• _EXERCISE DIRECTIONS_
Report back each line of the data that contains the word "cupcake".

• _MATERIAL FOR THIS EXERCISE_
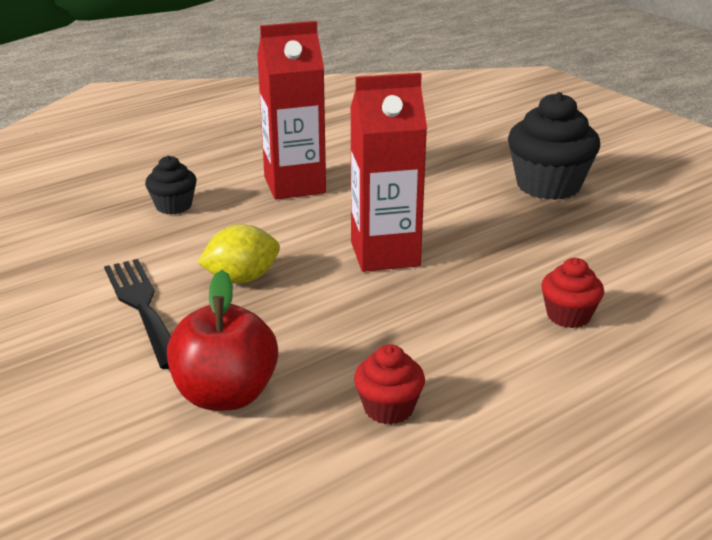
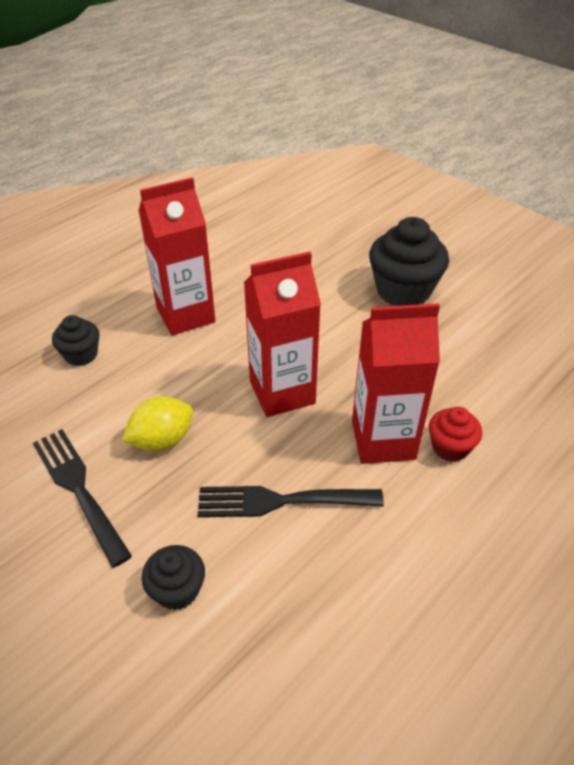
camera: 10 degrees left, 15 degrees up
(225, 395) = (177, 590): red apple -> black cupcake
(360, 338) = (281, 501): none -> black fork
(388, 408) = (322, 583): red cupcake -> none
(490, 302) = (383, 440): none -> red carton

• _SOLUTION TO THE PROBLEM_
(225, 395) = (177, 590): red apple -> black cupcake
(388, 408) = (322, 583): red cupcake -> none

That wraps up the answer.